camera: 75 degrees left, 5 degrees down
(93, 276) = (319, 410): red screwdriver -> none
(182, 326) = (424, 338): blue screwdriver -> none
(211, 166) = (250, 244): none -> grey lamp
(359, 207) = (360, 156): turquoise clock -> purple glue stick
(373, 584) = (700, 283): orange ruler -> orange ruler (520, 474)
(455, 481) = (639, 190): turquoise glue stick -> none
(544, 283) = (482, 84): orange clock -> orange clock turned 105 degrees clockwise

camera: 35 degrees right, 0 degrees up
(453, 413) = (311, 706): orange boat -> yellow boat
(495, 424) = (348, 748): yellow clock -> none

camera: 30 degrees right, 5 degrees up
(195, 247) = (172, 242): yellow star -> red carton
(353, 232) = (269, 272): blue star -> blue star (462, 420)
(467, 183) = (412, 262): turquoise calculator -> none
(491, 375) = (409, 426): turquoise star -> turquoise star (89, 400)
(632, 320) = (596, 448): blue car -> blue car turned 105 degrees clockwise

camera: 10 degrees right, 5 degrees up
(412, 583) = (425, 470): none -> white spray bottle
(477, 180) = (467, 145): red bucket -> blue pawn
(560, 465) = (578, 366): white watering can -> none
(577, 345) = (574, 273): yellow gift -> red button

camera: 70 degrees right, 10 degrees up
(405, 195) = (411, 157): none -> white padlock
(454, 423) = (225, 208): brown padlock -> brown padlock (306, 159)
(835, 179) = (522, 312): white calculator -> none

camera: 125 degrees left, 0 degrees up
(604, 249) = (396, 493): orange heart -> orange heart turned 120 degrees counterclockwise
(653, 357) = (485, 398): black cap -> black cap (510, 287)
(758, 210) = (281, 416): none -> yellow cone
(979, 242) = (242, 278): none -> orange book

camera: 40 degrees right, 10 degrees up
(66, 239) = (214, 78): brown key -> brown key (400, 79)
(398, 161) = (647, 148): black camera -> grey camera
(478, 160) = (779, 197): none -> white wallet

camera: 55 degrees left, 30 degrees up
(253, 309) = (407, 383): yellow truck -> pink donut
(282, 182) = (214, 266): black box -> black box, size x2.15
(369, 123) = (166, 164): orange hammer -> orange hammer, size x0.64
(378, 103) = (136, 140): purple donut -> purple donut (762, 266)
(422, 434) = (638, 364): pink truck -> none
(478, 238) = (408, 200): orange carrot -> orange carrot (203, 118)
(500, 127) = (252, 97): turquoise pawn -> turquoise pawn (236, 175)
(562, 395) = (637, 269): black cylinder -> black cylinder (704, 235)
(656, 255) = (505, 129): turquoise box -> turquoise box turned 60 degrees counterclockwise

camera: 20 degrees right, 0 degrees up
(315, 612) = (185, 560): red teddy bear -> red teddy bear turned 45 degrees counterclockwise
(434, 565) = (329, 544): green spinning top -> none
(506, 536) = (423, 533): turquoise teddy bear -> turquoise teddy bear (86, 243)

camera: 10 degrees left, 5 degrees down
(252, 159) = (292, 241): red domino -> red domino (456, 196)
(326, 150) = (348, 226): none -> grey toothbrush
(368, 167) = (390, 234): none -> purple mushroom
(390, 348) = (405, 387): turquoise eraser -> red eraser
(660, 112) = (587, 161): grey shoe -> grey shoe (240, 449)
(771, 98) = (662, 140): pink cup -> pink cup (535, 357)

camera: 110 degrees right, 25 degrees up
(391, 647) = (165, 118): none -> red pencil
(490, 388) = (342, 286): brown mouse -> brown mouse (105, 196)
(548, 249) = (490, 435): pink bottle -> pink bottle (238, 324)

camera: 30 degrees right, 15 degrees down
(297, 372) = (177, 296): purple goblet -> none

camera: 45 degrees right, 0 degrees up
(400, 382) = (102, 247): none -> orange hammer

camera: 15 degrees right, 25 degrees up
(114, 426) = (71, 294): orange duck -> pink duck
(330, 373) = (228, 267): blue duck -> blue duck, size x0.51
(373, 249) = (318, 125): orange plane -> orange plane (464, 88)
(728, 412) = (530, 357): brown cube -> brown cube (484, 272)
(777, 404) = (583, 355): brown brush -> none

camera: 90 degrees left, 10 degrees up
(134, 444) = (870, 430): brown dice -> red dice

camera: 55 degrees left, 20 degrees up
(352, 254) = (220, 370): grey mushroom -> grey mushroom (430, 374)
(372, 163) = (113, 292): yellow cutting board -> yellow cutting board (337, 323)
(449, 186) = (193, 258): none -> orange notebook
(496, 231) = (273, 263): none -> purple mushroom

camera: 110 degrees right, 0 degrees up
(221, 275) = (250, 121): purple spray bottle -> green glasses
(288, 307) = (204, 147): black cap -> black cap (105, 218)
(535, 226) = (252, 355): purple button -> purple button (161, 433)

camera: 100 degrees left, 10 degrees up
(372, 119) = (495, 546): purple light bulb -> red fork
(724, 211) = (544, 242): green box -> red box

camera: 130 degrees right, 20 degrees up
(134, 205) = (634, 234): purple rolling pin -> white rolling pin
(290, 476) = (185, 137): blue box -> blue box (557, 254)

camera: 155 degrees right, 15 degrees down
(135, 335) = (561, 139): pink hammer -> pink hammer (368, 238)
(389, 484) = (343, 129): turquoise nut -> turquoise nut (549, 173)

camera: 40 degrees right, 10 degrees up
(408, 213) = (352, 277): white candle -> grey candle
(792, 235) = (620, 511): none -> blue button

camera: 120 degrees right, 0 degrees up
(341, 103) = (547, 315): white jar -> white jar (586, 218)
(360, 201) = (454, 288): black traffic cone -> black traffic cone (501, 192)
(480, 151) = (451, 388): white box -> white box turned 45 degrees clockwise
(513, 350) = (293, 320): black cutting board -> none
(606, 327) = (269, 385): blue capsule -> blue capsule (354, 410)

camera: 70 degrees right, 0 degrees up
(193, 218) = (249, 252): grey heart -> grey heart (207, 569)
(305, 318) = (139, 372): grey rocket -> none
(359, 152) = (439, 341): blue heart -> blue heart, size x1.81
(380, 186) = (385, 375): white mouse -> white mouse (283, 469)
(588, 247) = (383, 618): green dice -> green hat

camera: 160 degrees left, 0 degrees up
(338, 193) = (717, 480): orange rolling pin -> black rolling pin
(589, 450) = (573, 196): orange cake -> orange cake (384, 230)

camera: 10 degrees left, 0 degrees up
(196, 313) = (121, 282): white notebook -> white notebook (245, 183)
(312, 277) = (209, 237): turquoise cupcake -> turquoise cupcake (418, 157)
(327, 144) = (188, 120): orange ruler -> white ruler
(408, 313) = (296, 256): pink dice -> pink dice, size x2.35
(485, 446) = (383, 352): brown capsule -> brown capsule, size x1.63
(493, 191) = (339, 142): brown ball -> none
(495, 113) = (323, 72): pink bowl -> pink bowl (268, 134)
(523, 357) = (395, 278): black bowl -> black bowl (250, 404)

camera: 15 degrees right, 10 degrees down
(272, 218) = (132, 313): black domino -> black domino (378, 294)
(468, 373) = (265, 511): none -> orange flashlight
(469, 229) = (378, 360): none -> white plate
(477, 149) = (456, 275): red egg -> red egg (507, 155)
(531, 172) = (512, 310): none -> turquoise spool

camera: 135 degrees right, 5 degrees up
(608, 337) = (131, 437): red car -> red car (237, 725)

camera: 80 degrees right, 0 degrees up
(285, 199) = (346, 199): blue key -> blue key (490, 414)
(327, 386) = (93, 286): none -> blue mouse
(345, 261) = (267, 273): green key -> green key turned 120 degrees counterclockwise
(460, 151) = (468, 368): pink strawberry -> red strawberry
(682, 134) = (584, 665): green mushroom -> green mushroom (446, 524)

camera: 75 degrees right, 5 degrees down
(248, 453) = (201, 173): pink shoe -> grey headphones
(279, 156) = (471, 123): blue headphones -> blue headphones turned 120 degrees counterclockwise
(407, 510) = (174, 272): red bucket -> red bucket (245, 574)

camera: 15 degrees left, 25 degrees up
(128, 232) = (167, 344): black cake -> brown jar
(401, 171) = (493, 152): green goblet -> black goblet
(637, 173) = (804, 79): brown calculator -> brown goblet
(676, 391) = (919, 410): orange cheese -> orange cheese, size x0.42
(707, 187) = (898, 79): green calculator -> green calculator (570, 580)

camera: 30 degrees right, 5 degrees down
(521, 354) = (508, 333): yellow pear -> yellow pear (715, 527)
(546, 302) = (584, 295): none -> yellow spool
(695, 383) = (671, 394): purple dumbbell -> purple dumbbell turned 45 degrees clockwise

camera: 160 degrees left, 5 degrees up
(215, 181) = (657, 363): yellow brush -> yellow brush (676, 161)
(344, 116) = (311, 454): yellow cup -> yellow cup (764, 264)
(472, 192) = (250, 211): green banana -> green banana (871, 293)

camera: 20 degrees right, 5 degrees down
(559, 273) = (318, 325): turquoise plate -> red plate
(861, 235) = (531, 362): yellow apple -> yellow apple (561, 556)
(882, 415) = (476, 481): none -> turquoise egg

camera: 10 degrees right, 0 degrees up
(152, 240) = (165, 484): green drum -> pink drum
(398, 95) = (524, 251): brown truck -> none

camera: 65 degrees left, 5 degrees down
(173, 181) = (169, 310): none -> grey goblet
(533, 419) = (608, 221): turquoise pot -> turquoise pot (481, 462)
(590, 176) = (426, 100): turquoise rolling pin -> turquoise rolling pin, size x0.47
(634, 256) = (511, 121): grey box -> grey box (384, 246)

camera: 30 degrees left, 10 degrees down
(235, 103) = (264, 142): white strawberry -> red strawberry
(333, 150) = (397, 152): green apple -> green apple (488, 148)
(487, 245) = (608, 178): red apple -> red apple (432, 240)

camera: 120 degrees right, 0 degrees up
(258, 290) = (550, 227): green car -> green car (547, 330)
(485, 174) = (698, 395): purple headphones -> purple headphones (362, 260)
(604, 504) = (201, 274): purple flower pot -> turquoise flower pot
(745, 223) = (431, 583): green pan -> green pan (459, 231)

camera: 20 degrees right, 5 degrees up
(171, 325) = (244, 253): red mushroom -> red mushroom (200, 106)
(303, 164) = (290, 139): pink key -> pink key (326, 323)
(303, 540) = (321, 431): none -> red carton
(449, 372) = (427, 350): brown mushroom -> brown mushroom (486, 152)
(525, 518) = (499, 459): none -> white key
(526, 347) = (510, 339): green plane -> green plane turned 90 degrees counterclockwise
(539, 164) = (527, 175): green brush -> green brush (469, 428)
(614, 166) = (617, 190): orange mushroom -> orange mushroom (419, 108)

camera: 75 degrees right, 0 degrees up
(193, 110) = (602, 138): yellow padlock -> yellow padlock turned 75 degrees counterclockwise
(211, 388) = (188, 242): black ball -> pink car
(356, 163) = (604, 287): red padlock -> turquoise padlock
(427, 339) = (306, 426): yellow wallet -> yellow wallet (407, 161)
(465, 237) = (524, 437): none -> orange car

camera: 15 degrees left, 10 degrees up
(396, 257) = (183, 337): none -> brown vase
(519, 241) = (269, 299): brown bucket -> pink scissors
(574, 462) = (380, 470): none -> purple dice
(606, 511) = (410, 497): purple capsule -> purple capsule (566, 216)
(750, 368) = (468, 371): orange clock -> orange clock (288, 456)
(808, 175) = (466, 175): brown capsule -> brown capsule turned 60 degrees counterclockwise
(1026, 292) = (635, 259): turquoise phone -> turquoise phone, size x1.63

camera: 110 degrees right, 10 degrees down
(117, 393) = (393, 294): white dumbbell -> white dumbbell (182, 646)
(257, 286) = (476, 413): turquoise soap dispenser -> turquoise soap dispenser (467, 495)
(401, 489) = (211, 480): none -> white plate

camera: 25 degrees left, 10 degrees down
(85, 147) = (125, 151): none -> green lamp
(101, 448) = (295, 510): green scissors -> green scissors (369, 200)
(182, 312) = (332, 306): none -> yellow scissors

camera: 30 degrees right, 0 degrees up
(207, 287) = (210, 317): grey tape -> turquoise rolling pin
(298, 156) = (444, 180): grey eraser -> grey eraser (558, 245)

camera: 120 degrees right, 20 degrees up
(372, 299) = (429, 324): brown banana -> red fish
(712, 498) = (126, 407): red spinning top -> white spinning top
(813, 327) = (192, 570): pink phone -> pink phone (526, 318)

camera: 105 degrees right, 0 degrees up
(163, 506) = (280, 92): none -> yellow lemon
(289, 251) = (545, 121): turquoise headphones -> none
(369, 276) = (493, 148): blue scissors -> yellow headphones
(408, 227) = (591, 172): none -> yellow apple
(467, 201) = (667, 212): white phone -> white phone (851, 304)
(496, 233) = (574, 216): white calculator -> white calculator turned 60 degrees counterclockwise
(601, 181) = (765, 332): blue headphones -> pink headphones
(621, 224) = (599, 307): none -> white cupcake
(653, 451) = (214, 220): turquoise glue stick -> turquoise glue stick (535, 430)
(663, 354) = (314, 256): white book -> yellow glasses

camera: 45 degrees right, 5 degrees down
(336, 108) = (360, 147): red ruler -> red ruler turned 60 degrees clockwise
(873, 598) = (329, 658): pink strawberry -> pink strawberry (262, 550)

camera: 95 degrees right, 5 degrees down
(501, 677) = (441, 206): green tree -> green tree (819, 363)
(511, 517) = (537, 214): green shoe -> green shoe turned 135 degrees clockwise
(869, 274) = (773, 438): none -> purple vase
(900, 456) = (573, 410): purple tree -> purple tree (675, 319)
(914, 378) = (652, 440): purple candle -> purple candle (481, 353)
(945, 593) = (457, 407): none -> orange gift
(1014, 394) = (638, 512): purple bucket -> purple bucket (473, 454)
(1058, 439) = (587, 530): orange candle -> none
###
ASSIGNMENT: When the line with "(360, 201) = (454, 288): black" is reached in the data above, start copying there, and copy each line exactly until the line with "(469, 229) = (378, 360): none -> white plate" has been copied; copy nothing else.

RESPONSE AREA:
(360, 201) = (454, 288): black traffic cone -> black traffic cone (501, 192)
(480, 151) = (451, 388): white box -> white box turned 45 degrees clockwise
(513, 350) = (293, 320): black cutting board -> none
(606, 327) = (269, 385): blue capsule -> blue capsule (354, 410)

camera: 70 degrees right, 0 degrees up
(193, 218) = (249, 252): grey heart -> grey heart (207, 569)
(305, 318) = (139, 372): grey rocket -> none
(359, 152) = (439, 341): blue heart -> blue heart, size x1.81
(380, 186) = (385, 375): white mouse -> white mouse (283, 469)
(588, 247) = (383, 618): green dice -> green hat

camera: 160 degrees left, 0 degrees up
(338, 193) = (717, 480): orange rolling pin -> black rolling pin
(589, 450) = (573, 196): orange cake -> orange cake (384, 230)

camera: 10 degrees left, 0 degrees up
(196, 313) = (121, 282): white notebook -> white notebook (245, 183)
(312, 277) = (209, 237): turquoise cupcake -> turquoise cupcake (418, 157)
(327, 144) = (188, 120): orange ruler -> white ruler
(408, 313) = (296, 256): pink dice -> pink dice, size x2.35
(485, 446) = (383, 352): brown capsule -> brown capsule, size x1.63
(493, 191) = (339, 142): brown ball -> none
(495, 113) = (323, 72): pink bowl -> pink bowl (268, 134)
(523, 357) = (395, 278): black bowl -> black bowl (250, 404)

camera: 15 degrees right, 10 degrees down
(272, 218) = (132, 313): black domino -> black domino (378, 294)
(468, 373) = (265, 511): none -> orange flashlight
(469, 229) = (378, 360): none -> white plate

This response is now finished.